[[ Source data open ]]
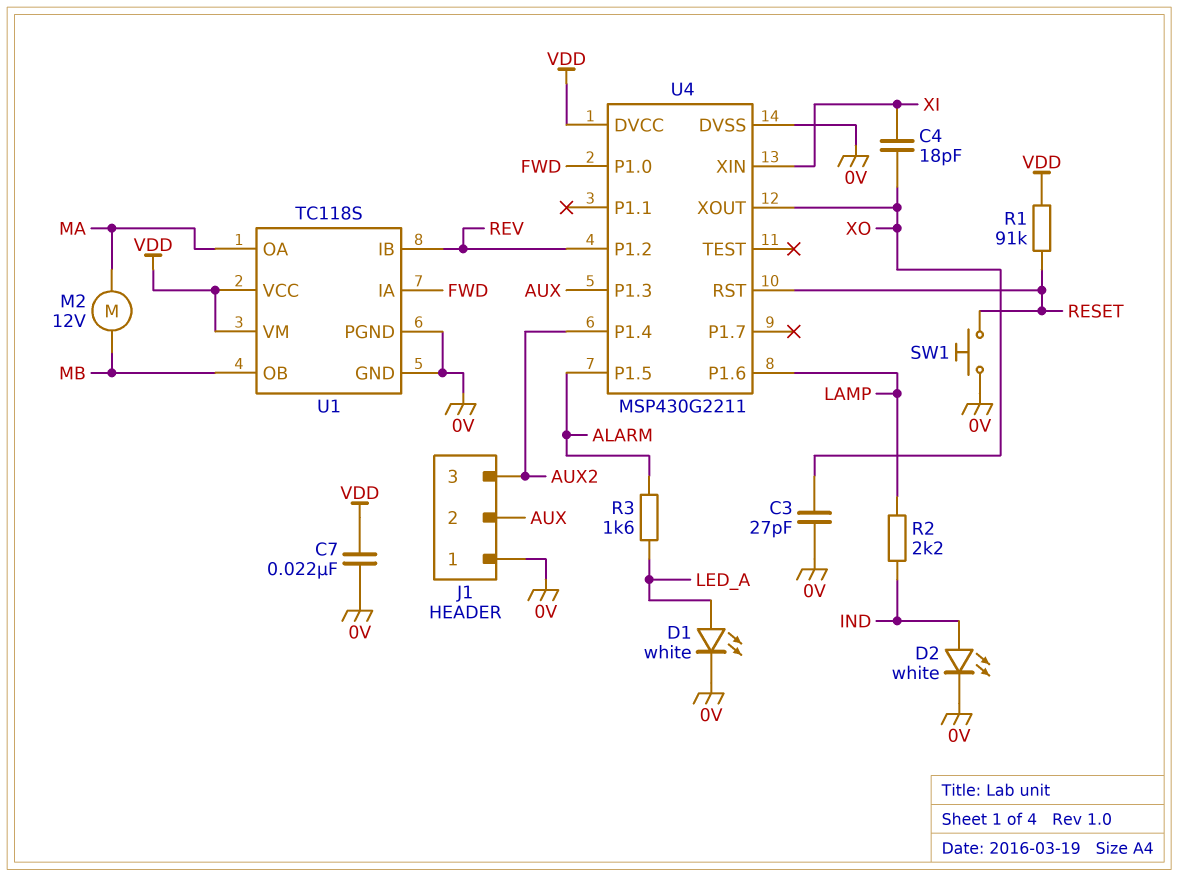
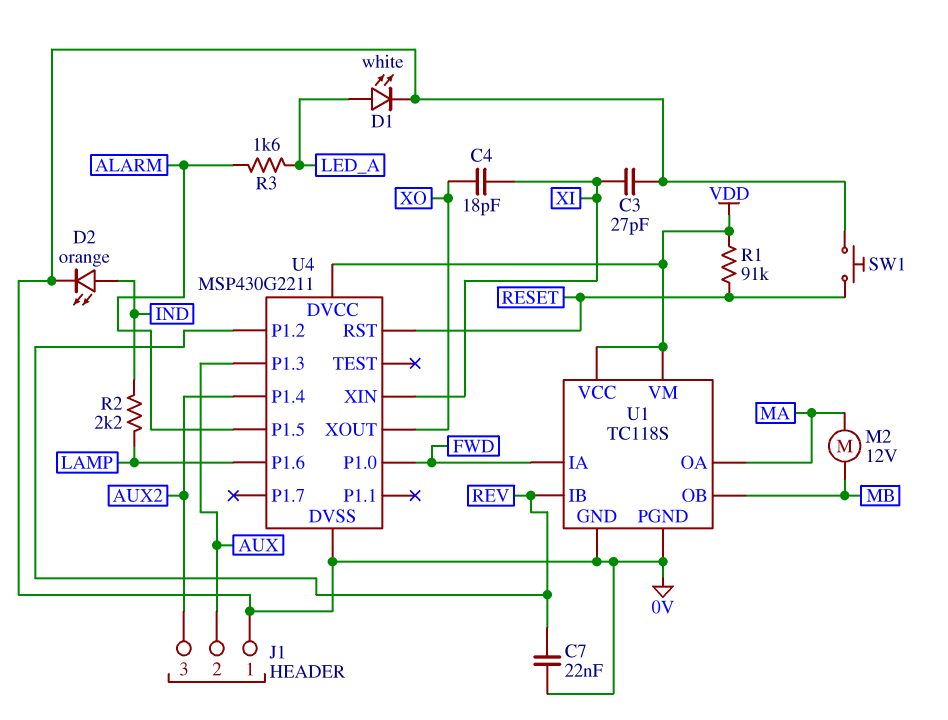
C3: 27pF (0V, XO) -> 27pF (0V, XI)
C7: 22nF (0V, VDD) -> 22nF (0V, REV)
D2: LED white (A IND, K 0V) -> LED orange (A IND, K 0V)

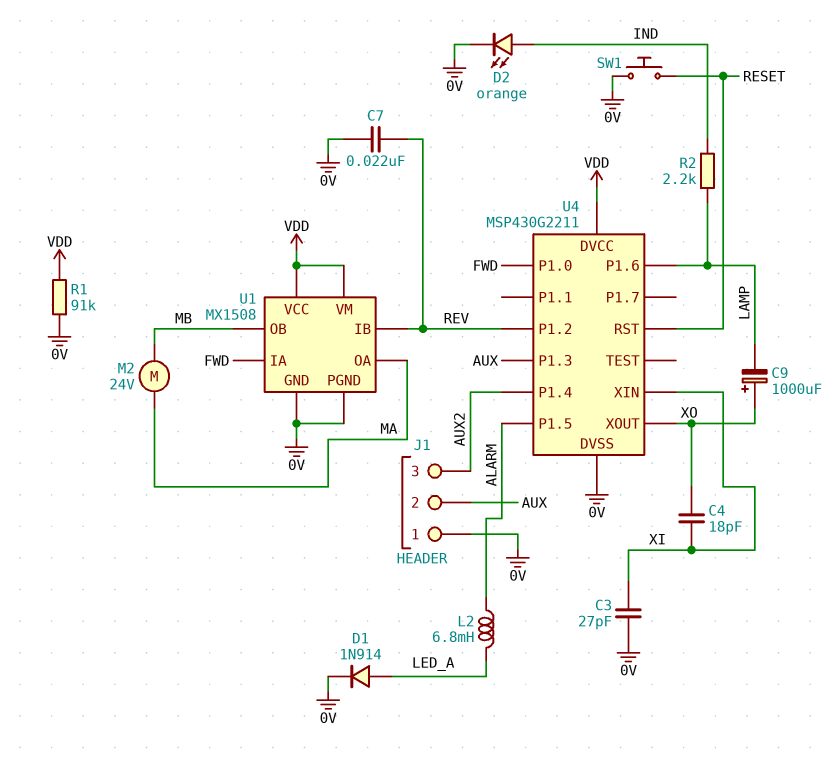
C9: none -> 1000uF (plus XO, minus LAMP)
D1: LED white (A LED_A, K 0V) -> diode 1N914 (A LED_A, K 0V)
L2: none -> 6.8mH (ALARM, LED_A)
M2: motor 12V (MA, MB) -> motor 24V (MA, MB)
R1: 91k (RESET, VDD) -> 91k (0V, VDD)
R3: 1.6k (ALARM, LED_A) -> none
U1: TC118S -> MX1508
[[ Source data closed ]]
Your assignment: Each line of the records above must be repeated exactly, but no picture belongs in the copy.

Reply:
C3: 27pF (0V, XO) -> 27pF (0V, XI)
C7: 22nF (0V, VDD) -> 22nF (0V, REV)
D2: LED white (A IND, K 0V) -> LED orange (A IND, K 0V)

C9: none -> 1000uF (plus XO, minus LAMP)
D1: LED white (A LED_A, K 0V) -> diode 1N914 (A LED_A, K 0V)
L2: none -> 6.8mH (ALARM, LED_A)
M2: motor 12V (MA, MB) -> motor 24V (MA, MB)
R1: 91k (RESET, VDD) -> 91k (0V, VDD)
R3: 1.6k (ALARM, LED_A) -> none
U1: TC118S -> MX1508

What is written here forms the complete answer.